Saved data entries

>>>>>

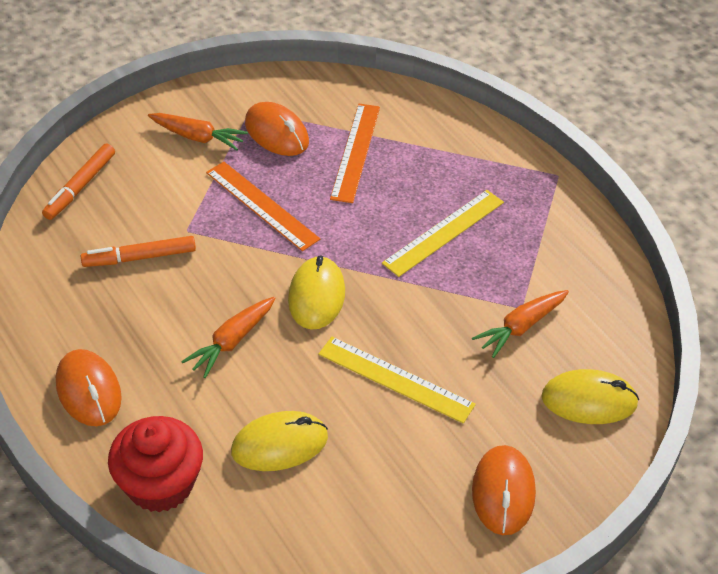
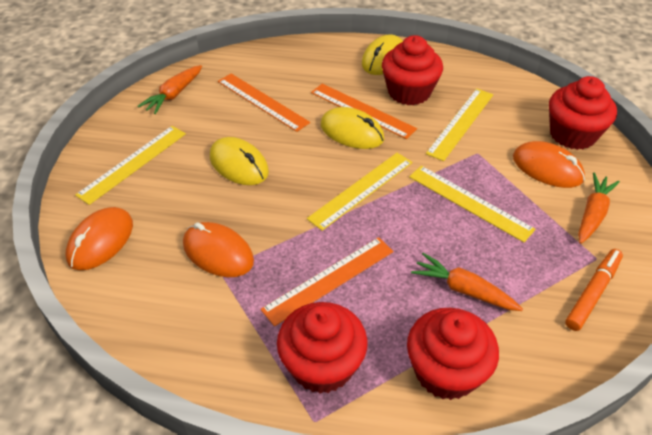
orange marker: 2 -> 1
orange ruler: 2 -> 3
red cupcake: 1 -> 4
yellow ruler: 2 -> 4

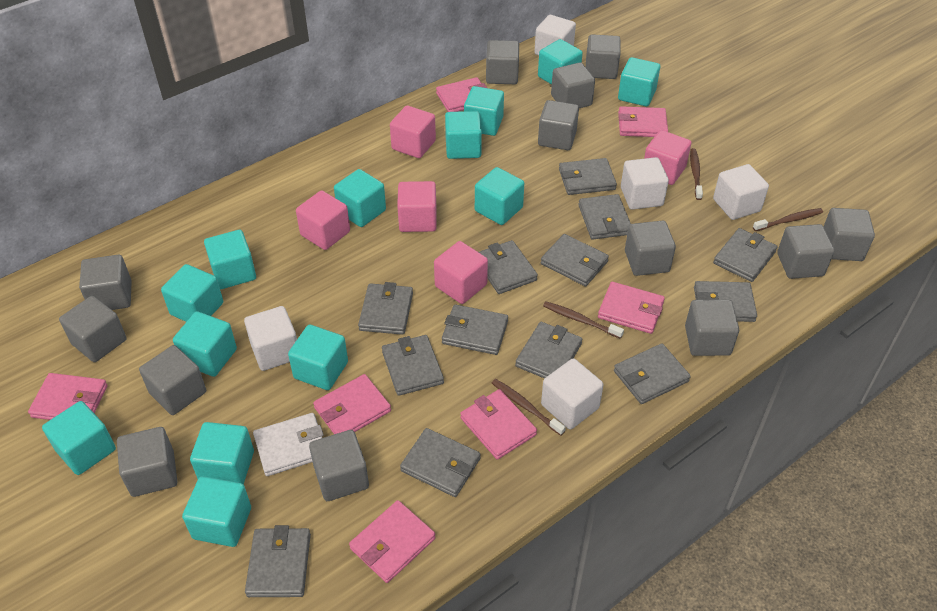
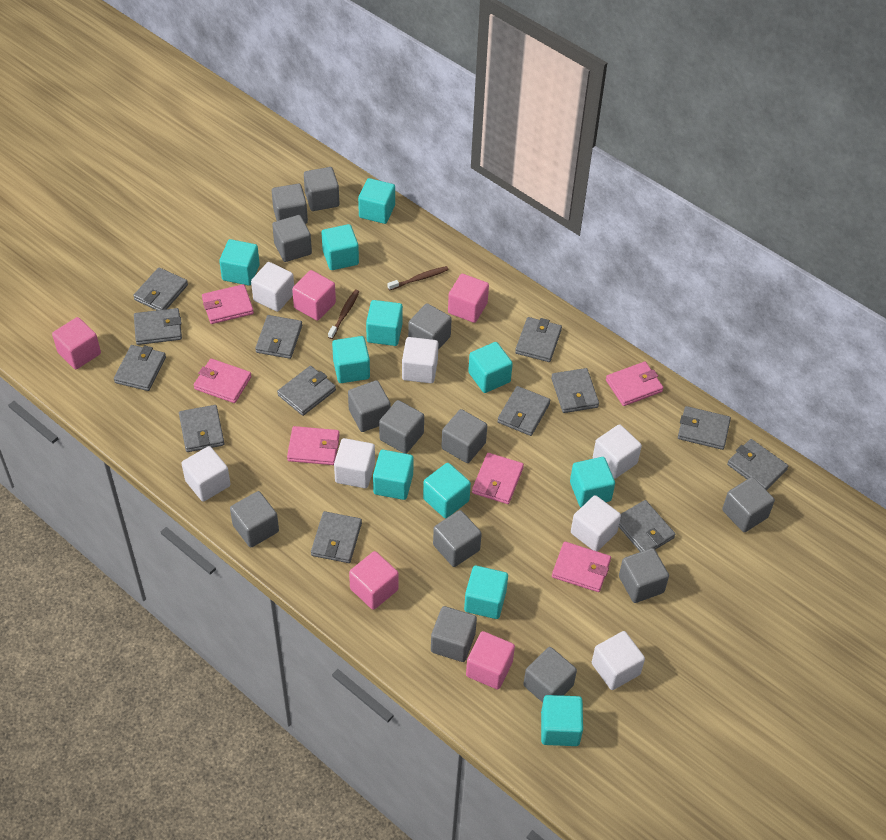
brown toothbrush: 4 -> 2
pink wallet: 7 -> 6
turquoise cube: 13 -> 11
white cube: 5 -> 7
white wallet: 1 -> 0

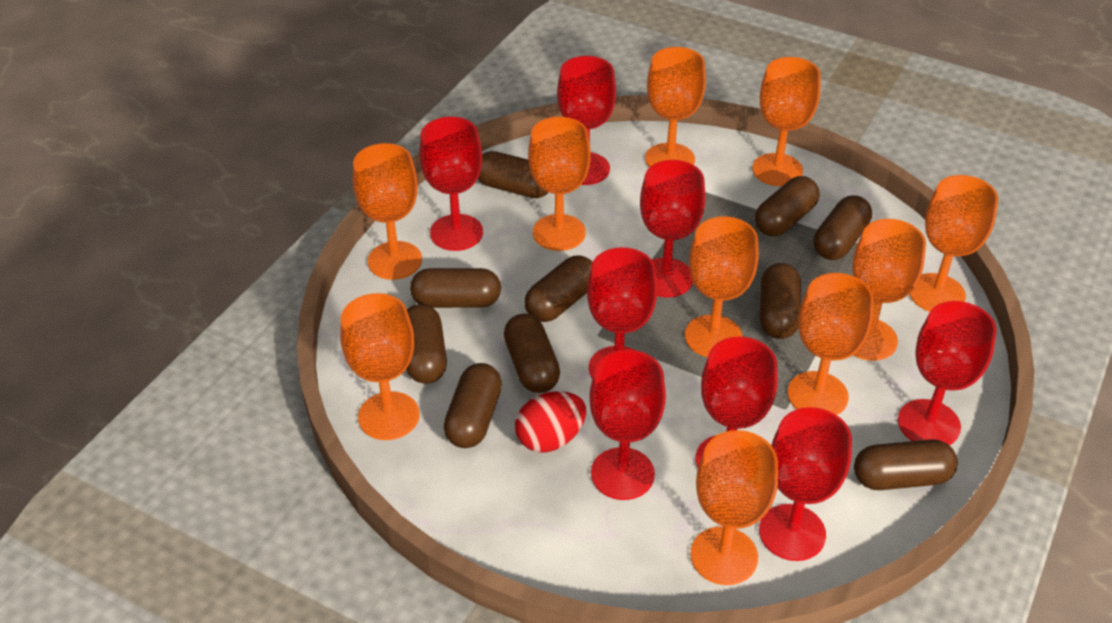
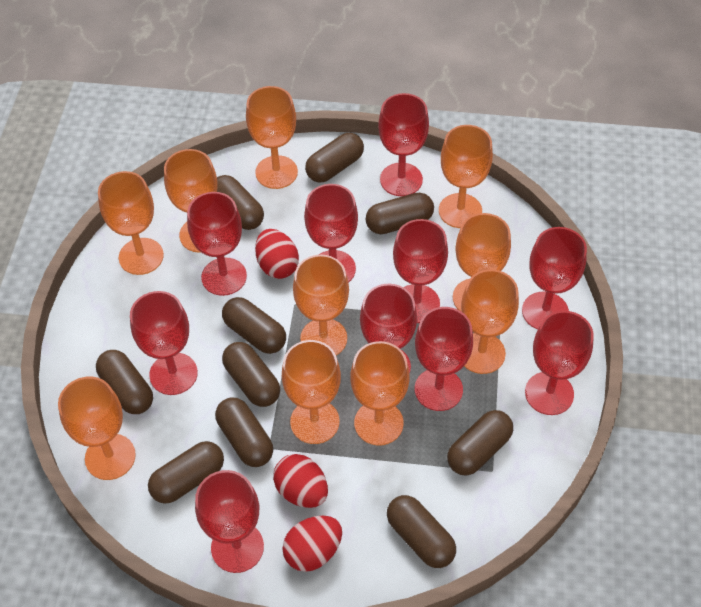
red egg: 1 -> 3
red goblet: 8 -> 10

<<<<<
>>>>>

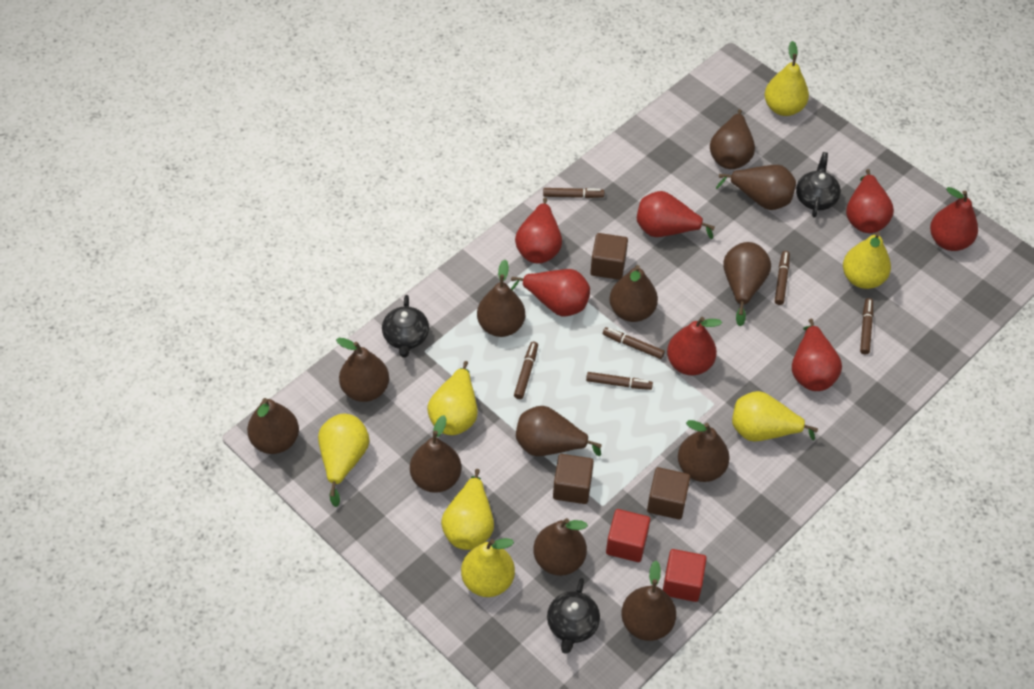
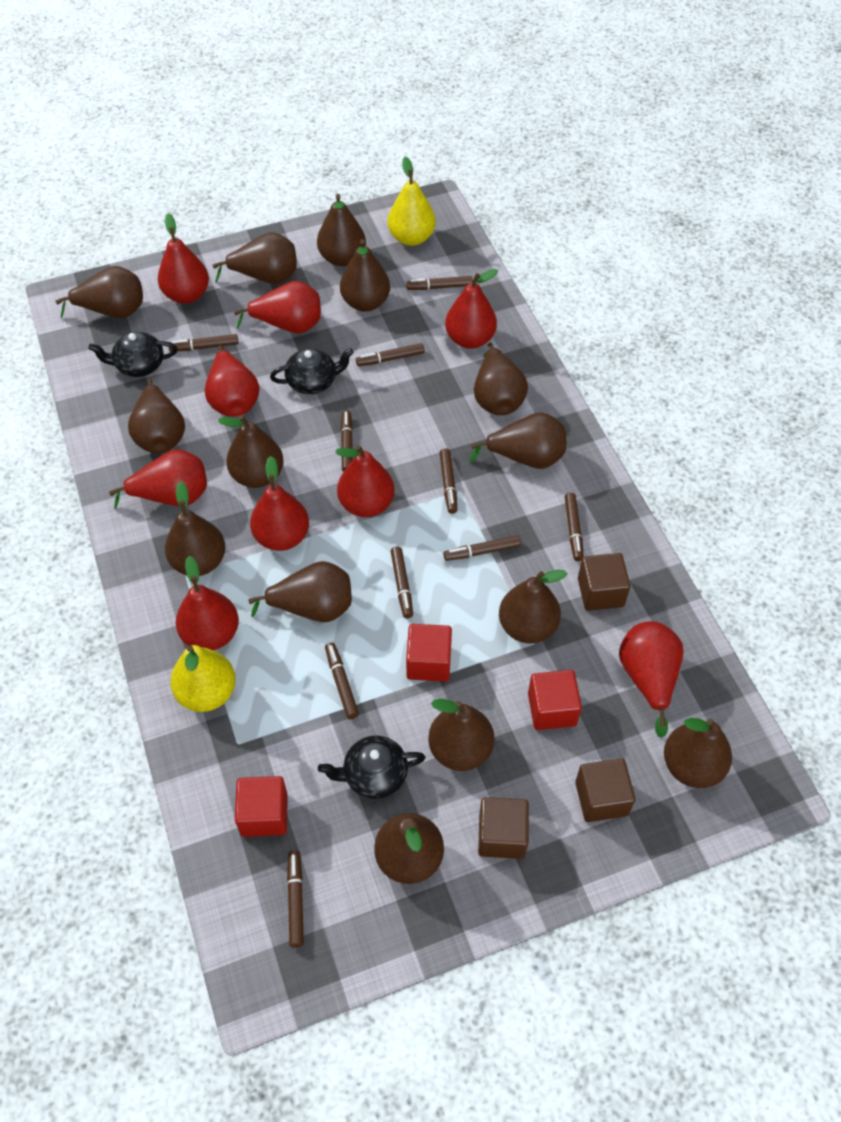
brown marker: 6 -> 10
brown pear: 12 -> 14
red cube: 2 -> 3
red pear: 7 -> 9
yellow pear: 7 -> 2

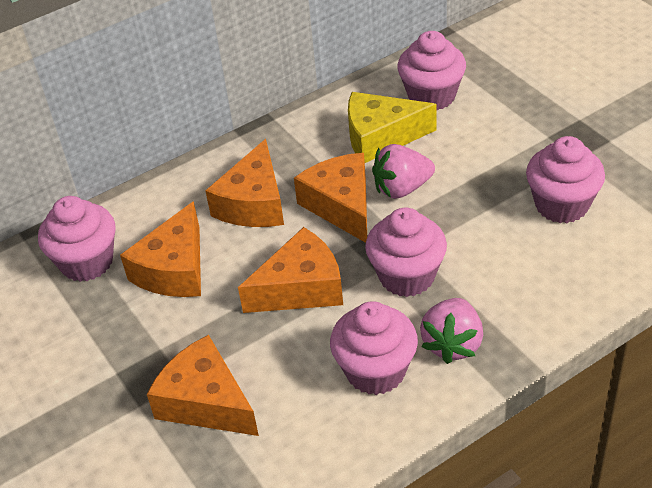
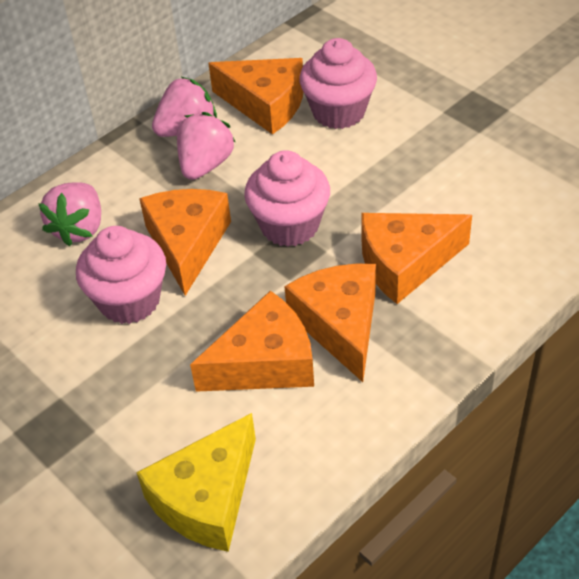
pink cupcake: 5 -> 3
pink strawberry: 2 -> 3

<<<<<
>>>>>

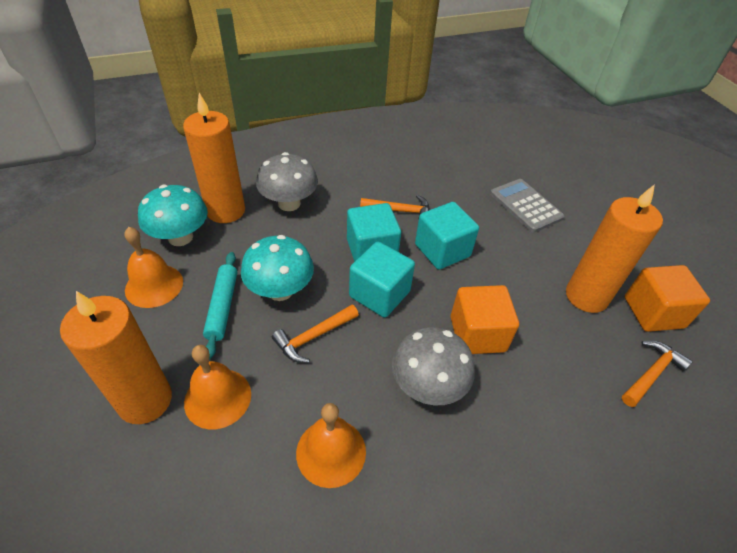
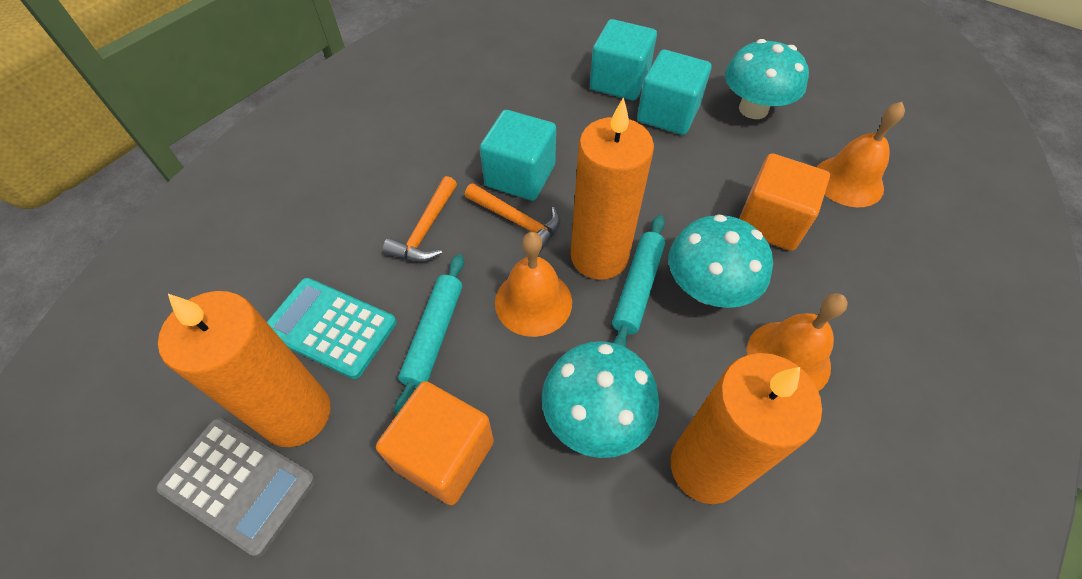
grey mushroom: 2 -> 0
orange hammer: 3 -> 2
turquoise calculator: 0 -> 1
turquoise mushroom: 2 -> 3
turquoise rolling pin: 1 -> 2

<<<<<

Would you please repeat exactly the lines above, starting at the line with "turquoise mushroom: 2 -> 3" and stopping at the line with "turquoise rolling pin: 1 -> 2", both included?

turquoise mushroom: 2 -> 3
turquoise rolling pin: 1 -> 2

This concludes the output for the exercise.